Your objective:
Scan the material for the word "degrees" and return every matching line.

Data to process:
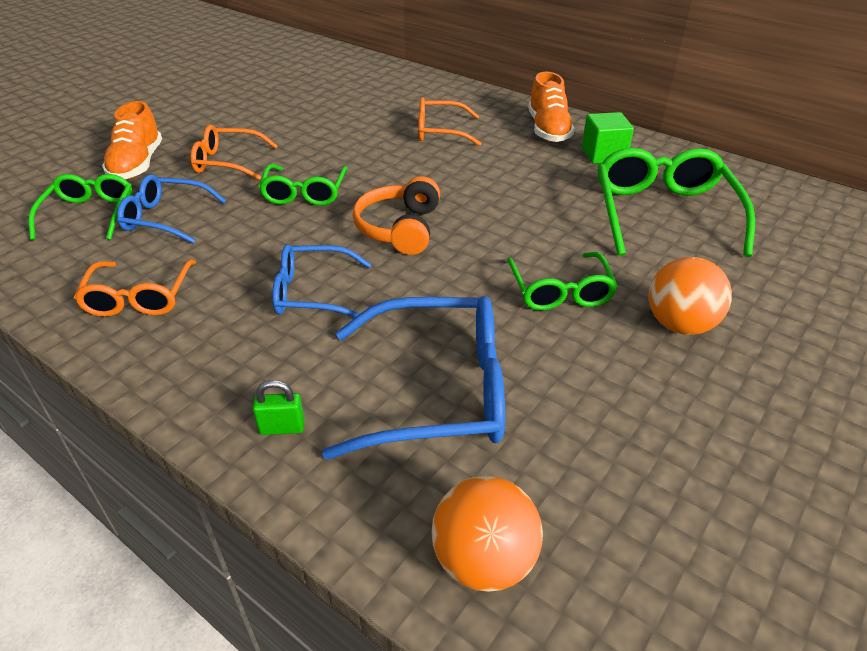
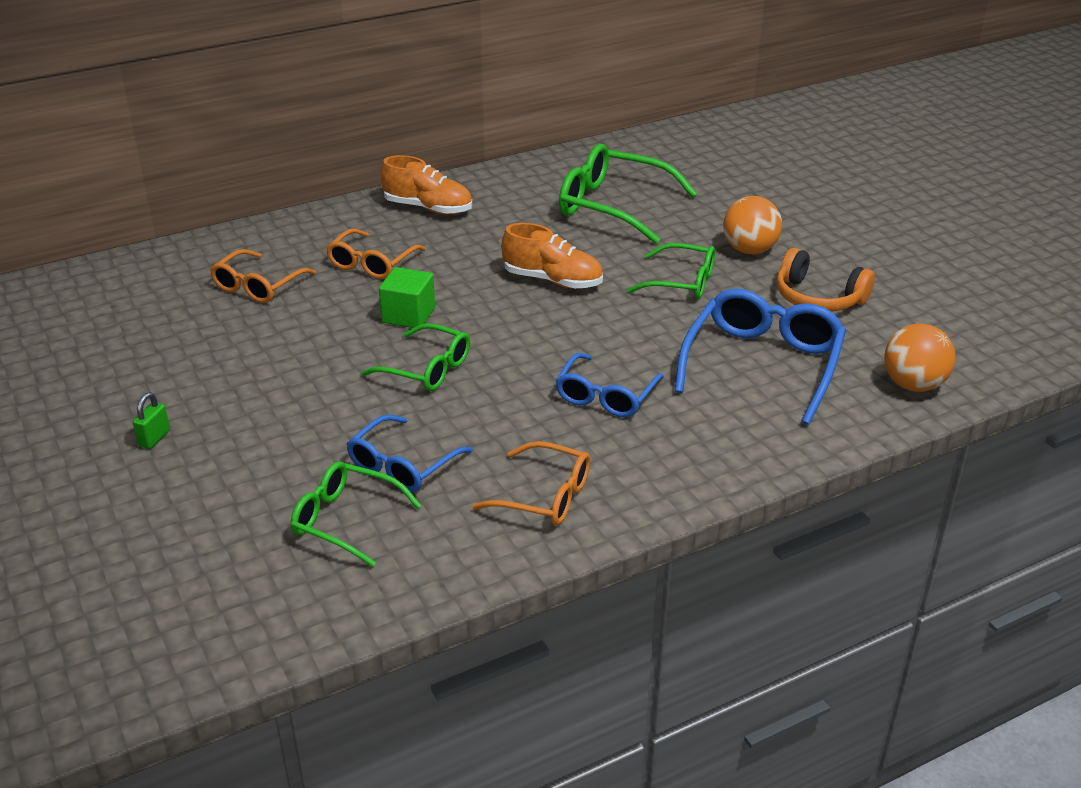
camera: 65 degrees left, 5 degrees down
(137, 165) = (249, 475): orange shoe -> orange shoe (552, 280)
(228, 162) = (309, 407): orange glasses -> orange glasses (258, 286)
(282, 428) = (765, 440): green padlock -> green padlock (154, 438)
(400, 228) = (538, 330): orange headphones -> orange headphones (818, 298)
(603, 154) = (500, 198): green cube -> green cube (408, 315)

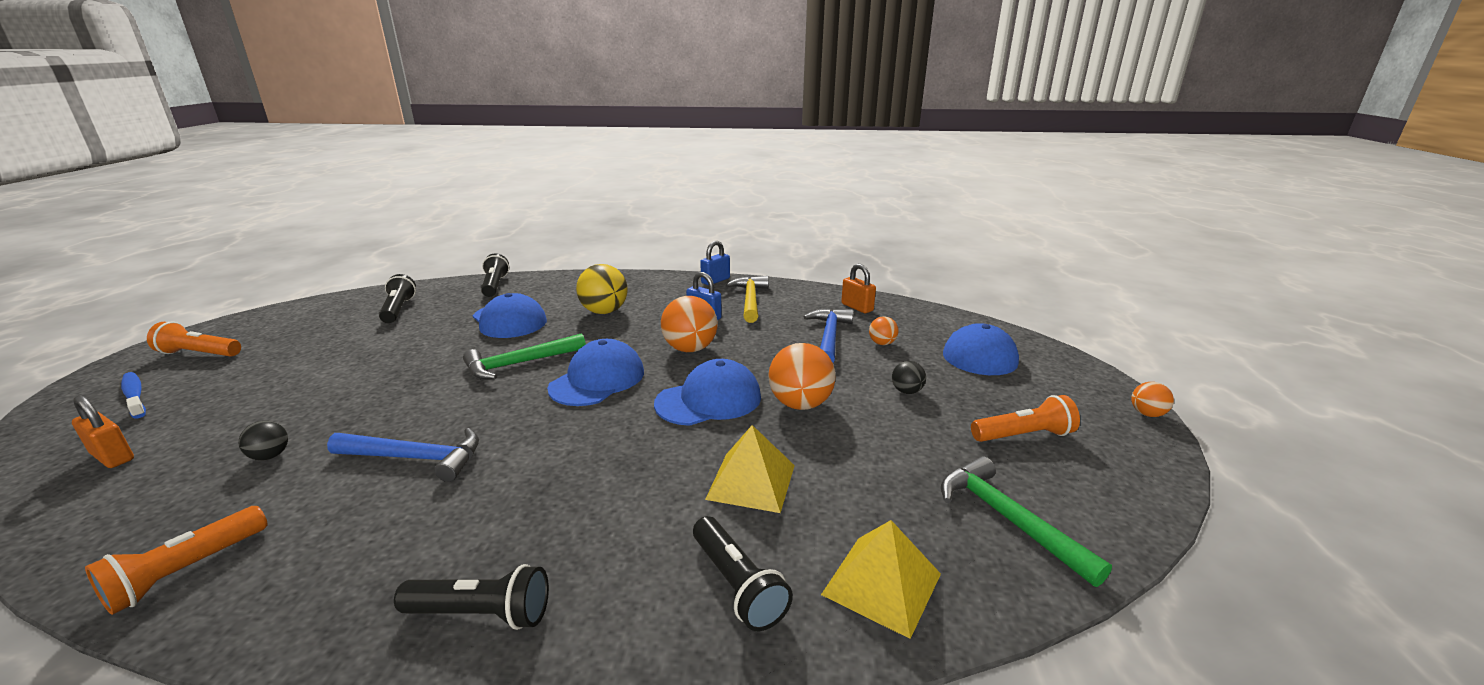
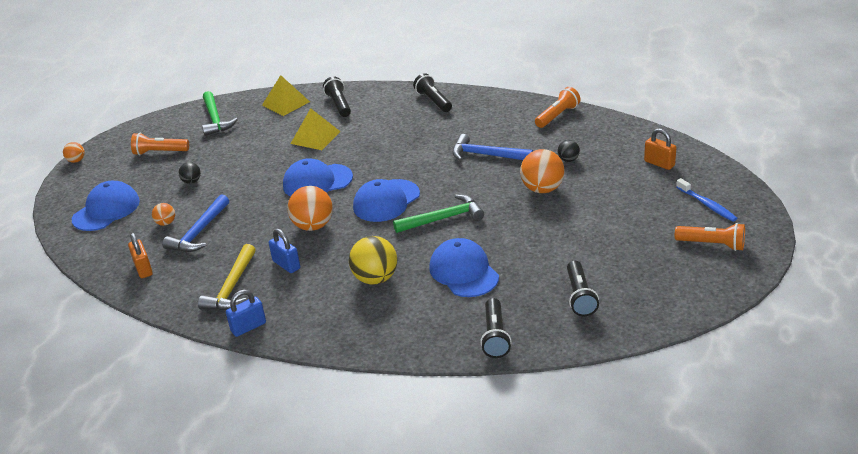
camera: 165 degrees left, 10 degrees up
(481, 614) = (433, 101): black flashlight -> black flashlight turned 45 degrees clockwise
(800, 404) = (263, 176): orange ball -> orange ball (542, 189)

Expected output:
camera: 65 degrees left, 5 degrees down
camera: 165 degrees left, 10 degrees up
(481, 614) = (433, 101): black flashlight -> black flashlight turned 45 degrees clockwise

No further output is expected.